Content starts

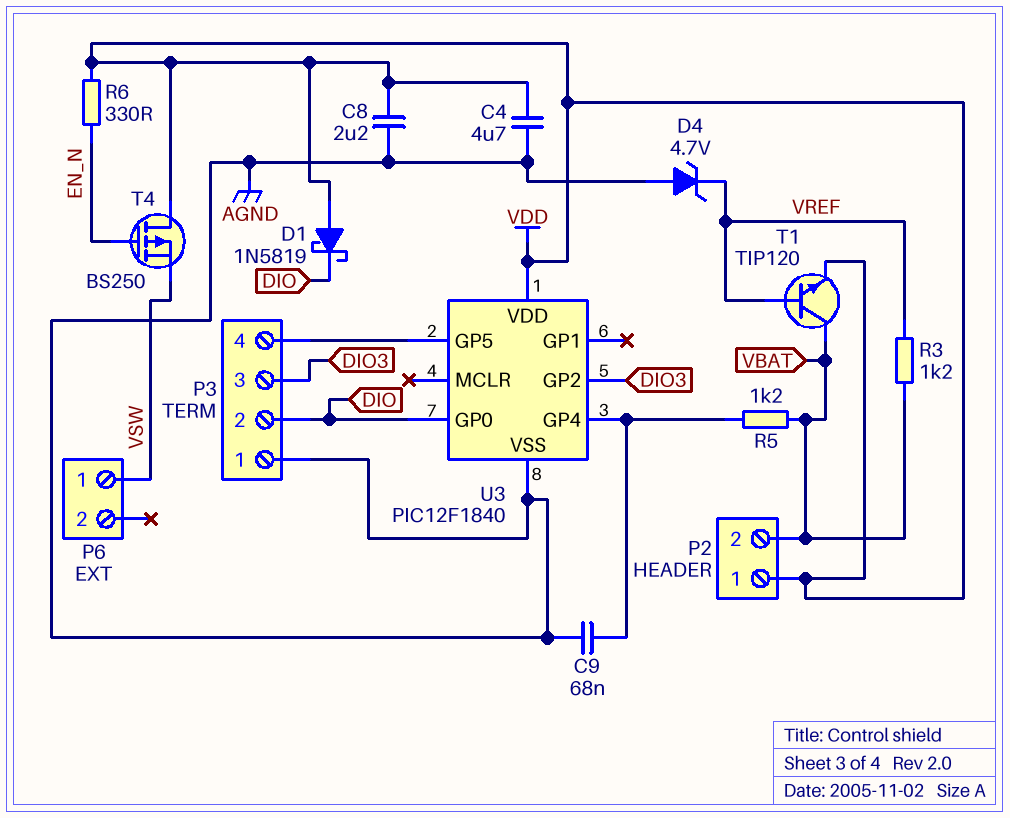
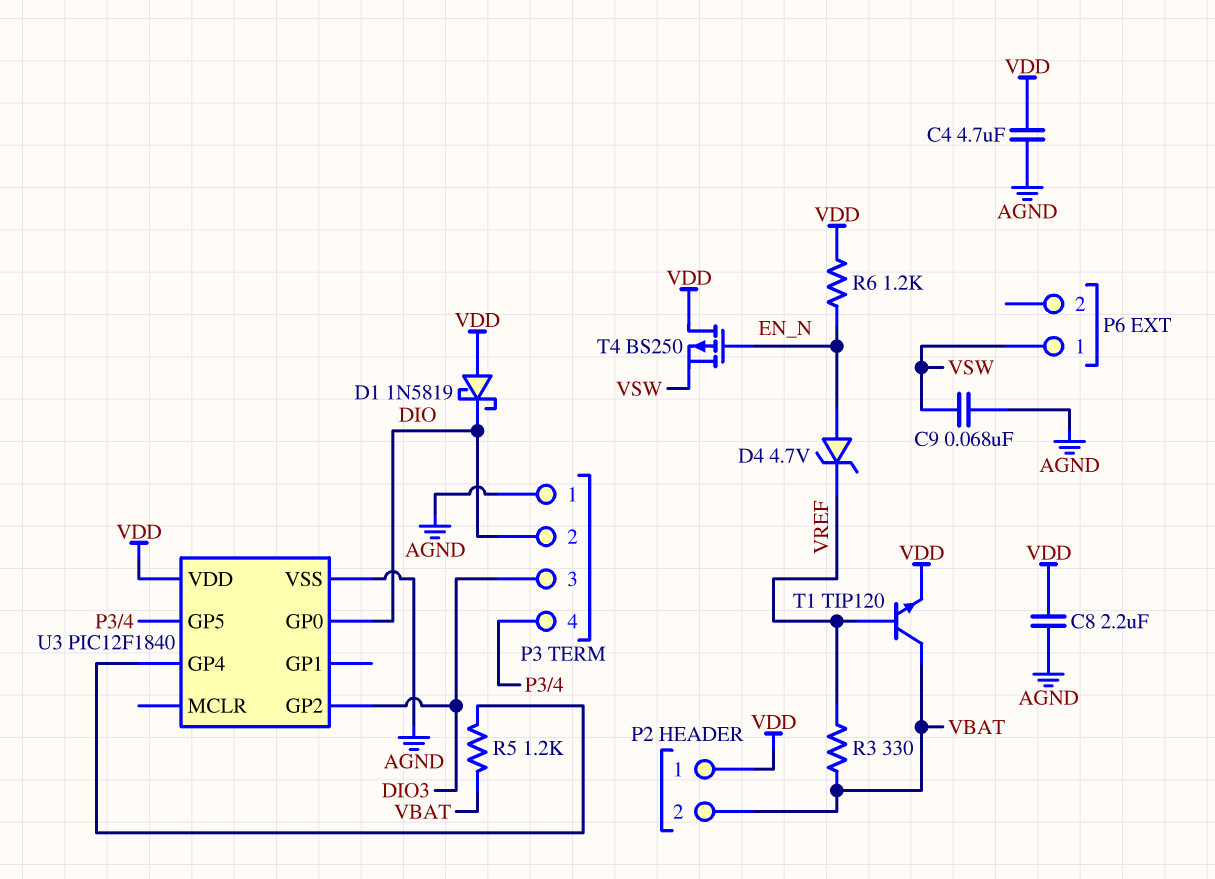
C9: 68nF (AGND, U3/GP4) -> 68nF (AGND, VSW)
D4: zener 4.7V (A AGND, K VREF) -> zener 4.7V (A EN_N, K VREF)
R3: 1.2k (VBAT, VREF) -> 330 (VBAT, VREF)
R6: 330 (EN_N, VDD) -> 1.2k (EN_N, VDD)

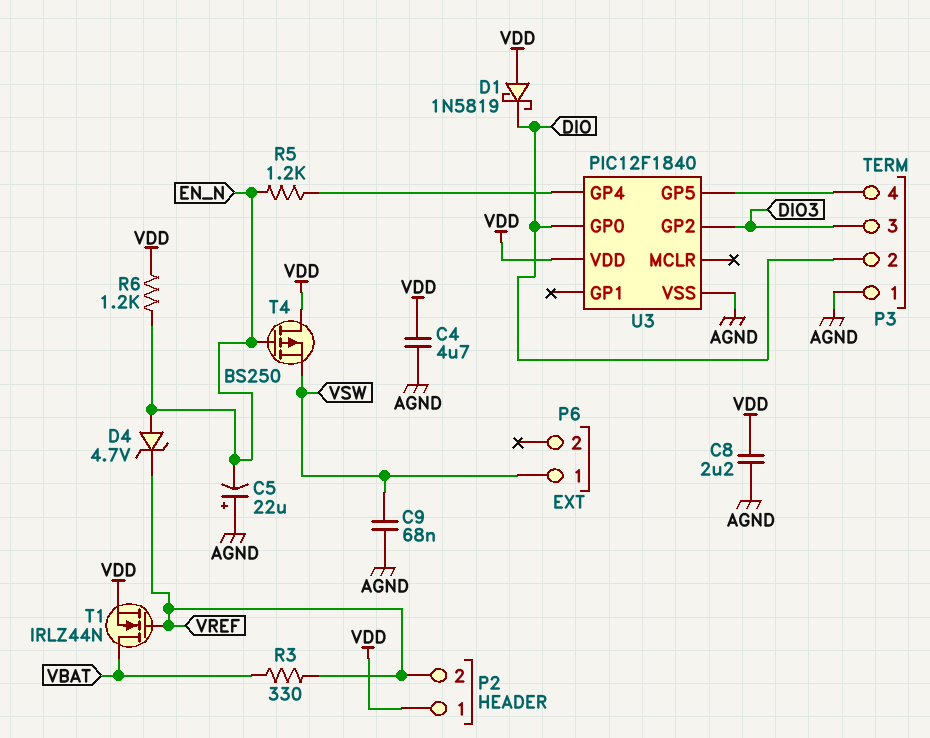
C5: none -> 22uF (plus AGND, minus EN_N)
P2 pin 2: VBAT -> VREF
R5: 1.2k (U3/GP4, VBAT) -> 1.2k (EN_N, U3/GP4)
T1: NPN TIP120 (B VREF, C VBAT, E VDD) -> NMOS IRLZ44N (G VREF, D VBAT, S VDD)

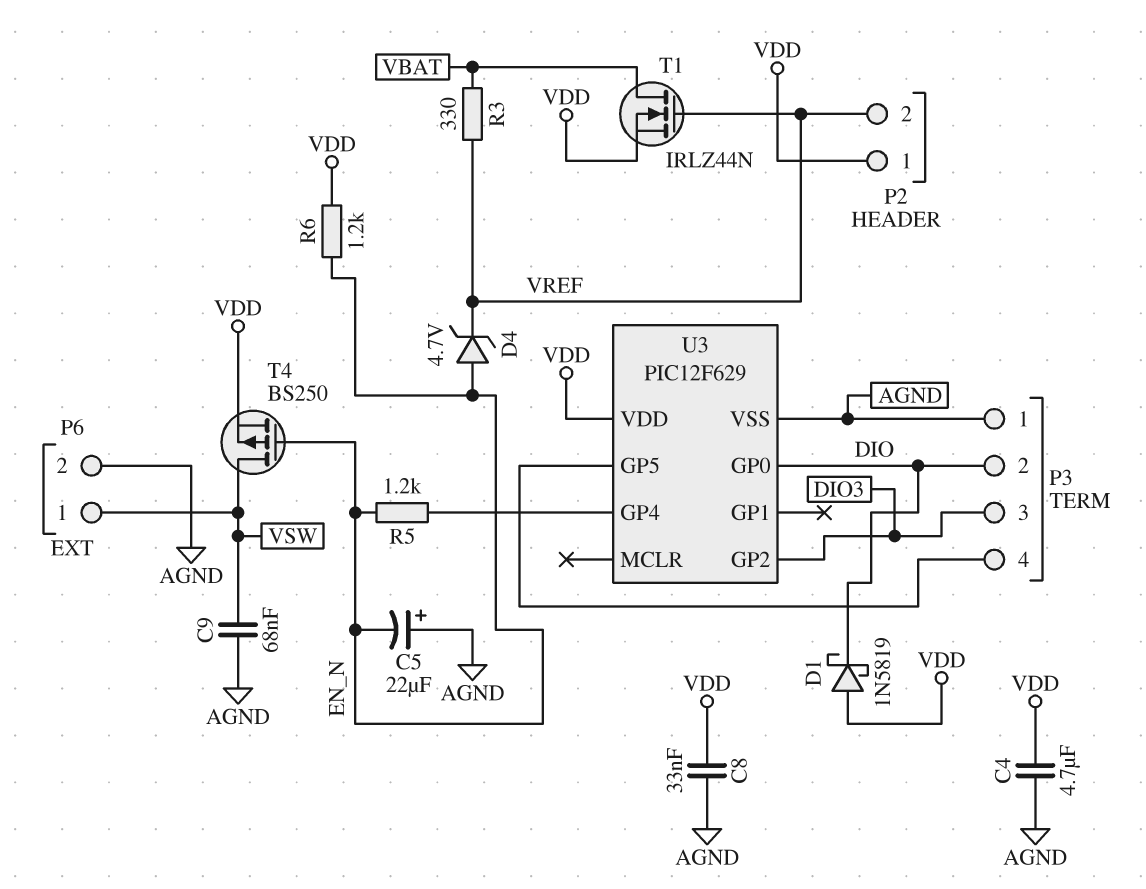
C8: 2.2uF (AGND, VDD) -> 33nF (AGND, VDD)
P6 pin 2: none -> AGND
T4: PMOS BS250 (G EN_N, D VDD, S VSW) -> PMOS BS250 (G EN_N, D VSW, S VDD)
U3: PIC12F1840 -> PIC12F629

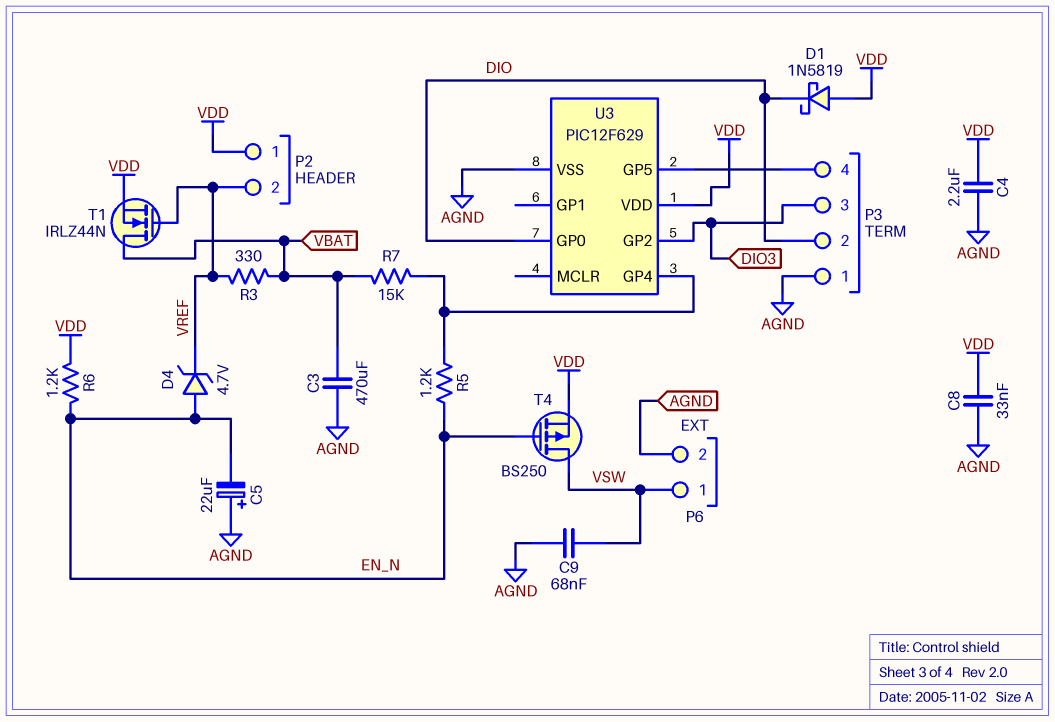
C3: none -> 470uF (AGND, VBAT)
C4: 4.7uF (AGND, VDD) -> 2.2uF (AGND, VDD)
R7: none -> 15k (U3/GP4, VBAT)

Content ends

• WORK TO BE COMPLETED: In the data above, find the line with "D4: zener 4.7V" and the line with "U3: PIC12F1840 -> PIC12F629". Please copy exactly those two lines and every line between them, but not the pictures.

• ANSWER SPACE:
D4: zener 4.7V (A AGND, K VREF) -> zener 4.7V (A EN_N, K VREF)
R3: 1.2k (VBAT, VREF) -> 330 (VBAT, VREF)
R6: 330 (EN_N, VDD) -> 1.2k (EN_N, VDD)

C5: none -> 22uF (plus AGND, minus EN_N)
P2 pin 2: VBAT -> VREF
R5: 1.2k (U3/GP4, VBAT) -> 1.2k (EN_N, U3/GP4)
T1: NPN TIP120 (B VREF, C VBAT, E VDD) -> NMOS IRLZ44N (G VREF, D VBAT, S VDD)

C8: 2.2uF (AGND, VDD) -> 33nF (AGND, VDD)
P6 pin 2: none -> AGND
T4: PMOS BS250 (G EN_N, D VDD, S VSW) -> PMOS BS250 (G EN_N, D VSW, S VDD)
U3: PIC12F1840 -> PIC12F629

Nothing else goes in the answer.